[Provided records — start]
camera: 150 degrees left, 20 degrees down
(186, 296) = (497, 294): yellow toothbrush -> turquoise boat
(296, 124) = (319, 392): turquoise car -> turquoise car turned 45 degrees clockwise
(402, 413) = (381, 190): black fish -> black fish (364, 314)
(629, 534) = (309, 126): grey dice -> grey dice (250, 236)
[Provided records — finish]
Exercise requirements
Print every line of the listing exactly.

Worked solution
camera: 150 degrees left, 20 degrees down
(186, 296) = (497, 294): yellow toothbrush -> turquoise boat
(296, 124) = (319, 392): turquoise car -> turquoise car turned 45 degrees clockwise
(402, 413) = (381, 190): black fish -> black fish (364, 314)
(629, 534) = (309, 126): grey dice -> grey dice (250, 236)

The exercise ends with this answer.